- **DATA TO EXAMINE**:
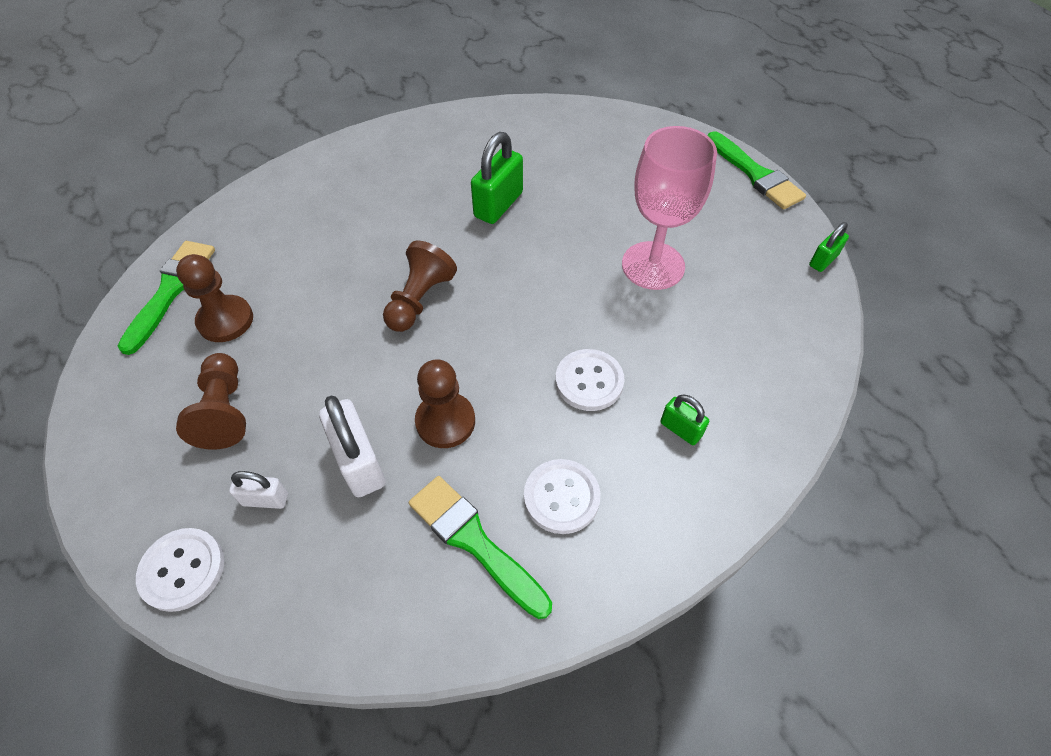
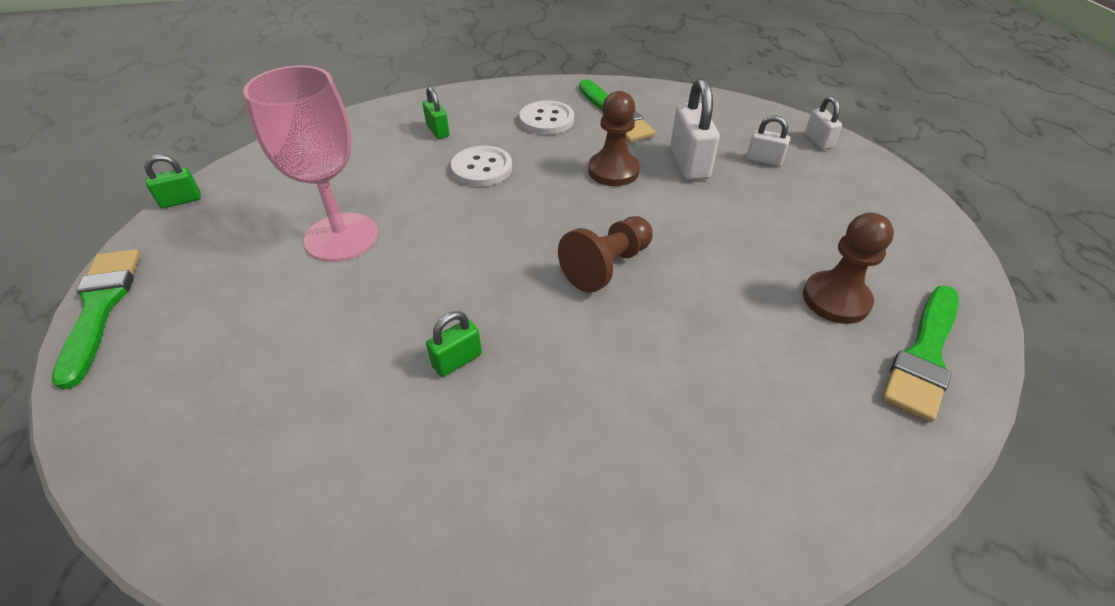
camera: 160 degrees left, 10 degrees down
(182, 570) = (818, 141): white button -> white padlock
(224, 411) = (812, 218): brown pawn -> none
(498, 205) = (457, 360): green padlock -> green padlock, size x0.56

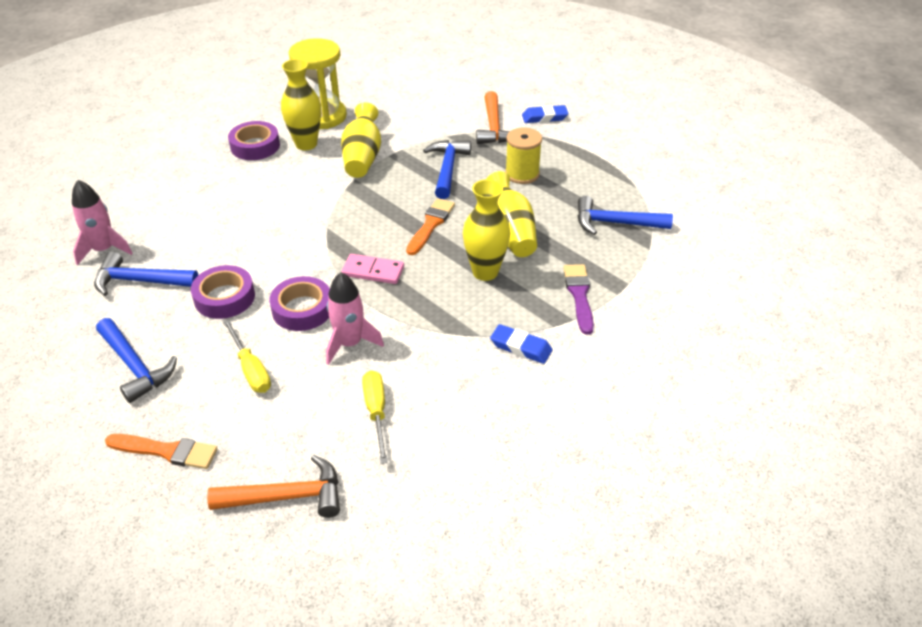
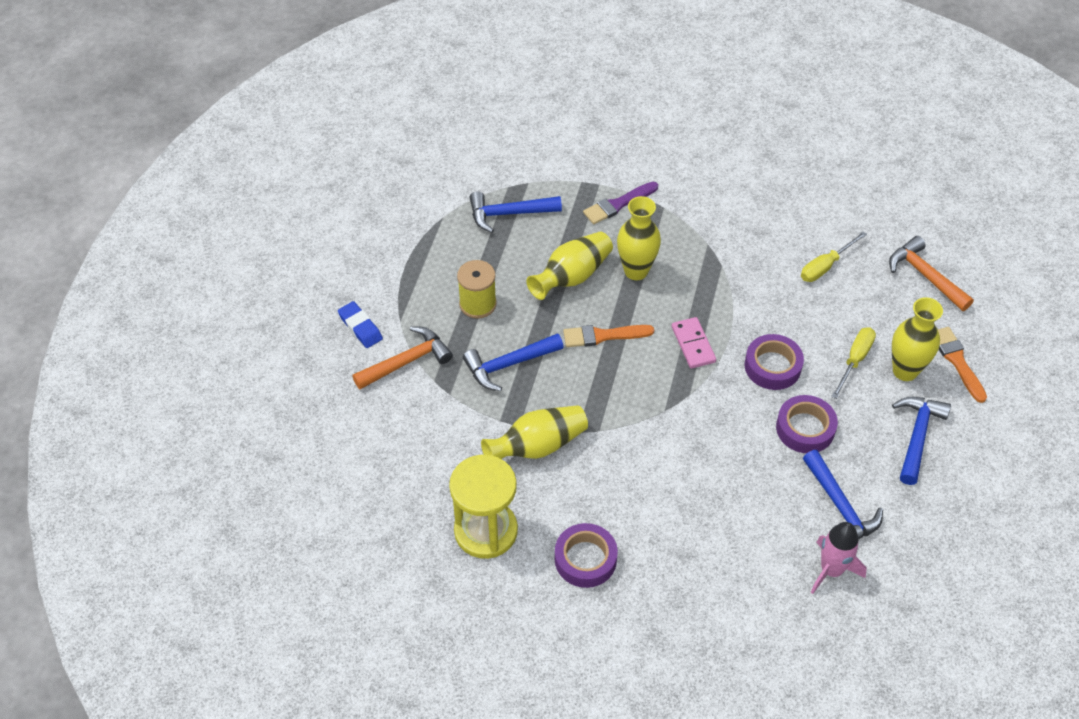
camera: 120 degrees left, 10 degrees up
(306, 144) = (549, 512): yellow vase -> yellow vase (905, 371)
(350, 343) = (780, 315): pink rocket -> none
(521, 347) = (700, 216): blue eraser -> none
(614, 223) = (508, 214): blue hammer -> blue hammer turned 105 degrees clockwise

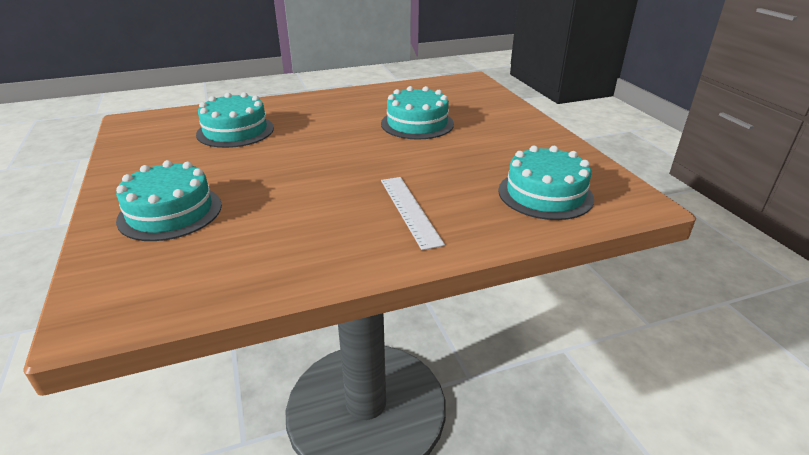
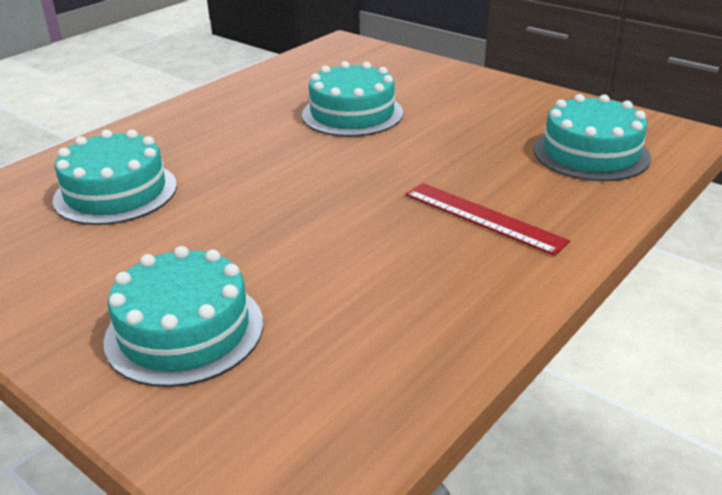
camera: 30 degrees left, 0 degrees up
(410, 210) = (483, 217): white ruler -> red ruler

- **WHAT YOU NEED TO DO**:
Give the count of lines in the data above holding the word "padlock", and nothing beyond it.

- **SOLUTION**:
2